───── STORED ROWS
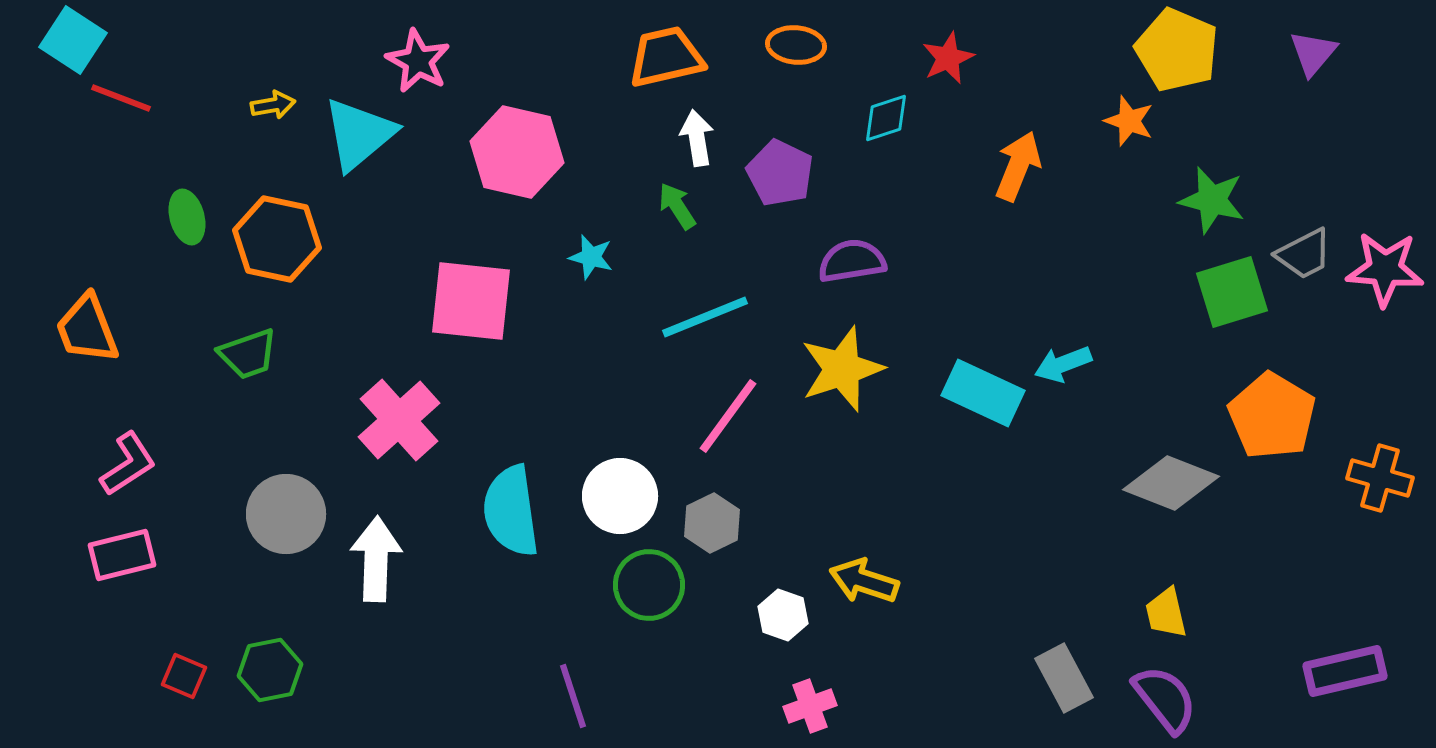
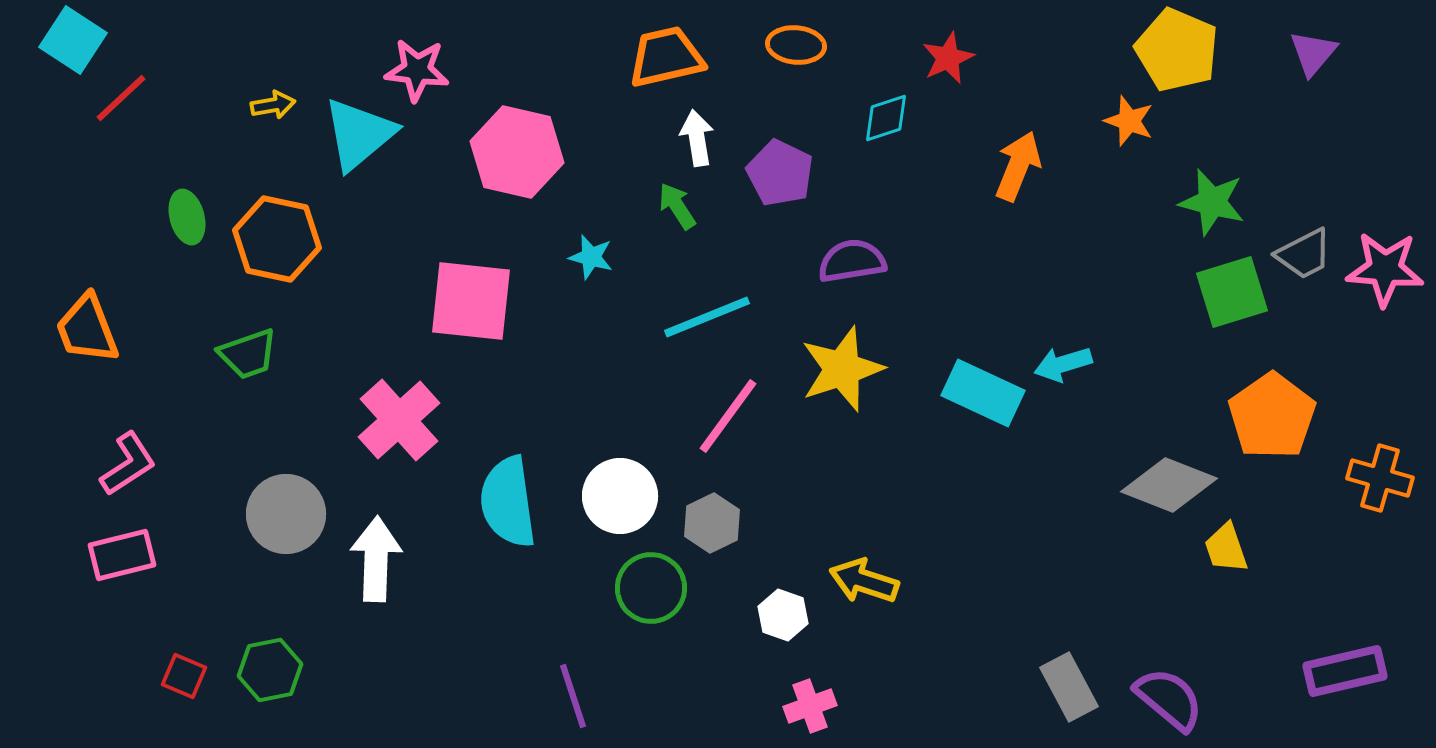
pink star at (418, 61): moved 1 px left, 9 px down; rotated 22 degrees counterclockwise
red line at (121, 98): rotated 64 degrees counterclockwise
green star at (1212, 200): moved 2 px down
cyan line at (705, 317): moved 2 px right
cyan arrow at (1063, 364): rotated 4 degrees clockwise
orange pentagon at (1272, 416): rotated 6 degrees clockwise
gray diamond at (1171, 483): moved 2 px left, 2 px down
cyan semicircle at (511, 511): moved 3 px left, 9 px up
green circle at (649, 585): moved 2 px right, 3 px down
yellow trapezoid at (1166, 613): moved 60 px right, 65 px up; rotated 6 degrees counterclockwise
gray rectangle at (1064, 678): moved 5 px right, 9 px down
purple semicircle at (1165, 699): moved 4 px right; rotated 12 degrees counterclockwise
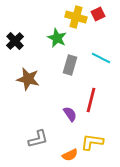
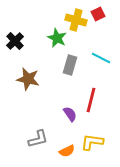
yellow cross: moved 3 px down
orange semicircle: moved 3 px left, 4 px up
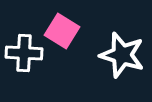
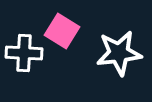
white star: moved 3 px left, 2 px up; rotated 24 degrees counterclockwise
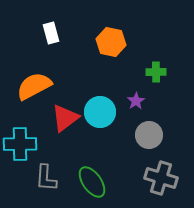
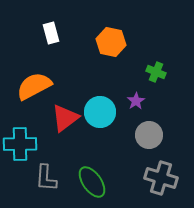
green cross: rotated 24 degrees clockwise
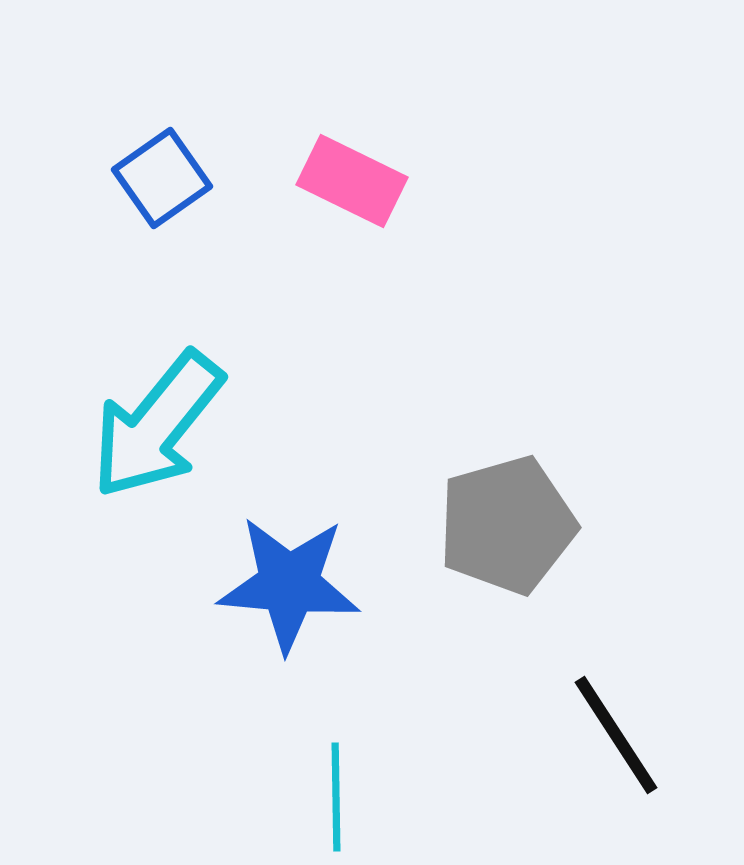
──────────
───── STORED ROWS
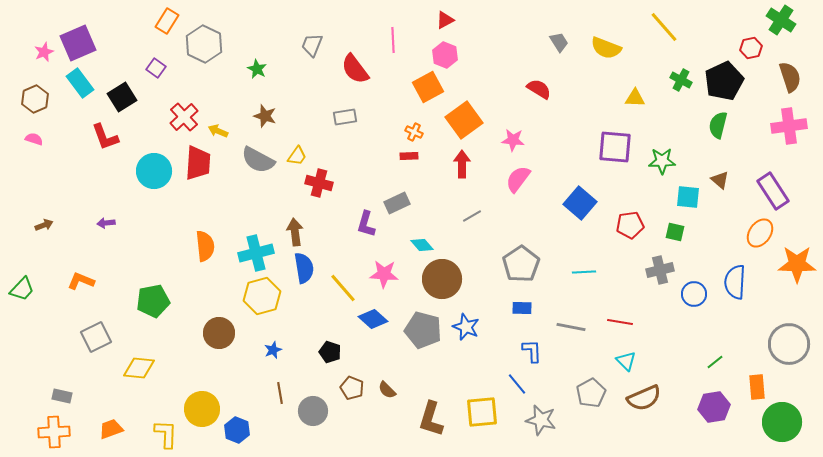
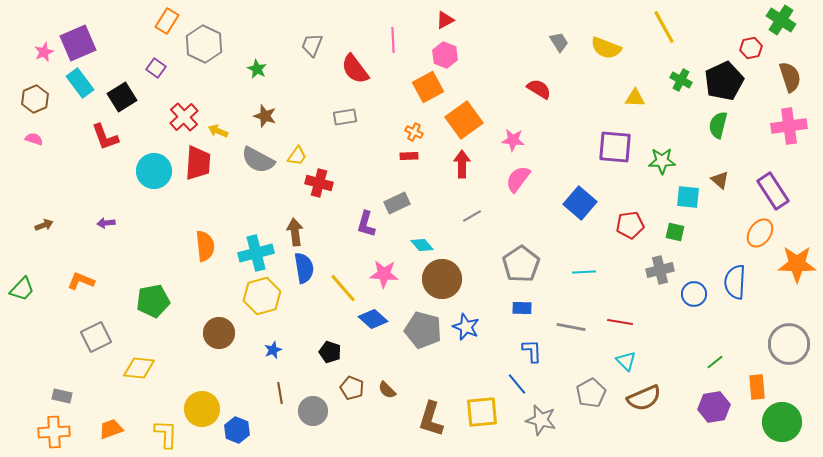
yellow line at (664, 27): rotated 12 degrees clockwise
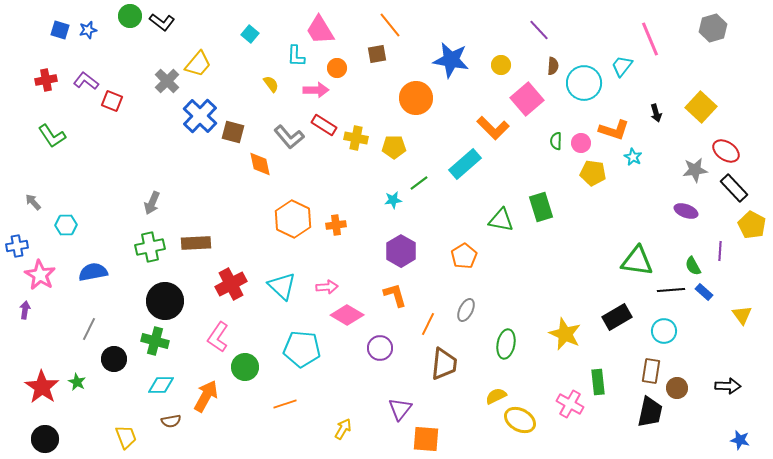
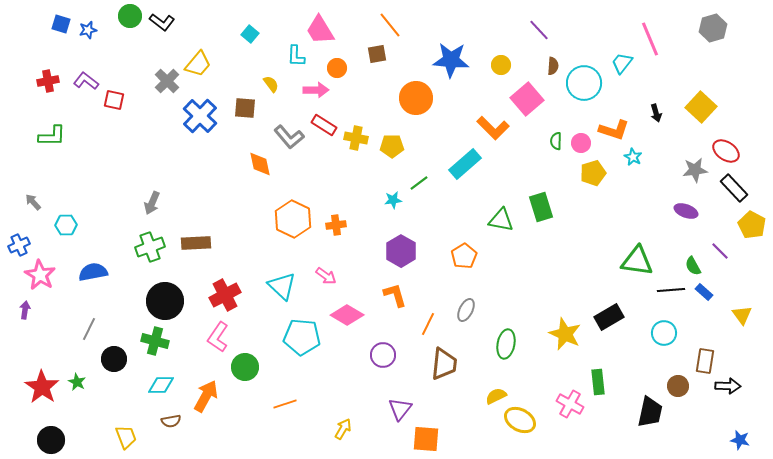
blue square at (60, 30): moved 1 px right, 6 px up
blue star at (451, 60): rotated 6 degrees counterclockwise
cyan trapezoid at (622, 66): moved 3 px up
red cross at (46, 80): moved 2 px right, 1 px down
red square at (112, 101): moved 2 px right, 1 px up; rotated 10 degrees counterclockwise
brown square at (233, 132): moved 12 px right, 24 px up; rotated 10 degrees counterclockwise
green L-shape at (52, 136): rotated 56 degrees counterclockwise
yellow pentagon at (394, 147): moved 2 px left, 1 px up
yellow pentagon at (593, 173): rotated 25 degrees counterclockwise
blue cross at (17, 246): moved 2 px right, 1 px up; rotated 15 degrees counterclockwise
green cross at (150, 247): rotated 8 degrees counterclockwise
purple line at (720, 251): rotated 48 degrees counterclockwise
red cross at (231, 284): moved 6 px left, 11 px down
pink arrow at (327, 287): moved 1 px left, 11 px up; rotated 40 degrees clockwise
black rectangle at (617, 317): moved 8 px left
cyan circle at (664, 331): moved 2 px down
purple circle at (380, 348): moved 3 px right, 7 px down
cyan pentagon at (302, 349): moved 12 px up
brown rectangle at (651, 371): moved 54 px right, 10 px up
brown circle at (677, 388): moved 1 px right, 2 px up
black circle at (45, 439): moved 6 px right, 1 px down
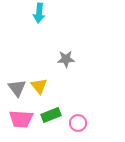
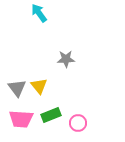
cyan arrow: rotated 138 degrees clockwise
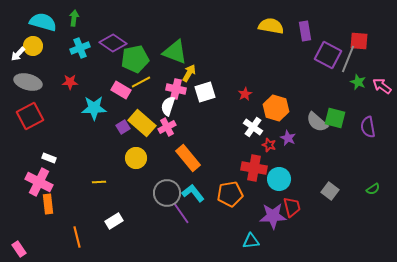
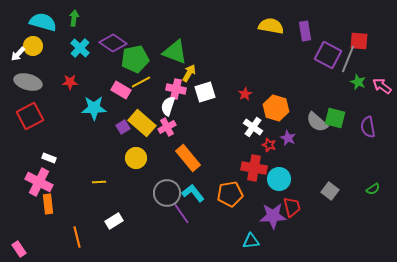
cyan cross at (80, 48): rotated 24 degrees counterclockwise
──────────
INSTRUCTIONS FOR THE TASK =
Which lines in the entries contain the string "semicircle"? Gather every one, treating case as significant.

RESULT OF THIS TASK =
cyan semicircle at (511, 511): moved 3 px left, 9 px up
purple semicircle at (1165, 699): moved 4 px right; rotated 12 degrees counterclockwise
orange semicircle: moved 3 px left, 4 px up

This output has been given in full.